*** Opening of Material for this task ***

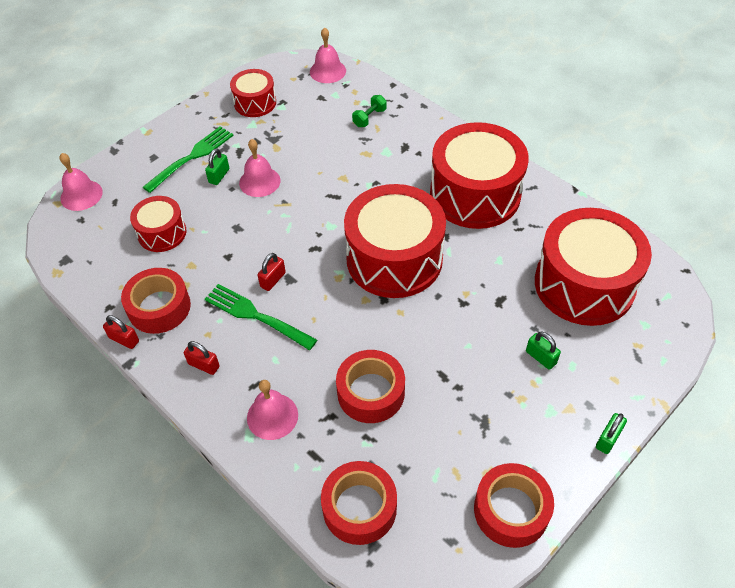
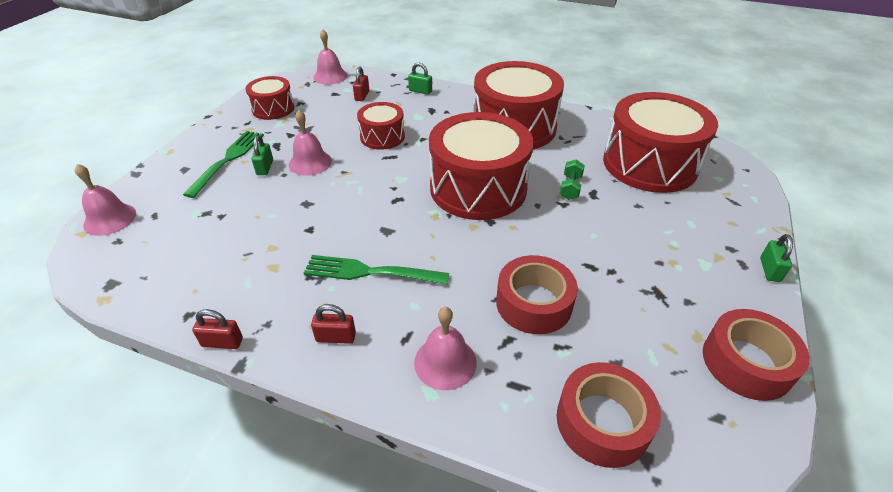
camera: 25 degrees left, 10 degrees down
(159, 307) = (252, 296): red tape -> none
(162, 233) = (224, 228): red drum -> red drum (382, 137)
(273, 280) = (369, 236): red padlock -> red padlock (362, 96)
(369, 118) = (387, 98): green dumbbell -> green dumbbell (570, 188)
(541, 357) = (661, 225): green padlock -> green padlock (420, 91)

*** Close of Material for this task ***

Exercise: Repeat every entry above precisely, leaving each picture out.

Answer section:
camera: 25 degrees left, 10 degrees down
(159, 307) = (252, 296): red tape -> none
(162, 233) = (224, 228): red drum -> red drum (382, 137)
(273, 280) = (369, 236): red padlock -> red padlock (362, 96)
(369, 118) = (387, 98): green dumbbell -> green dumbbell (570, 188)
(541, 357) = (661, 225): green padlock -> green padlock (420, 91)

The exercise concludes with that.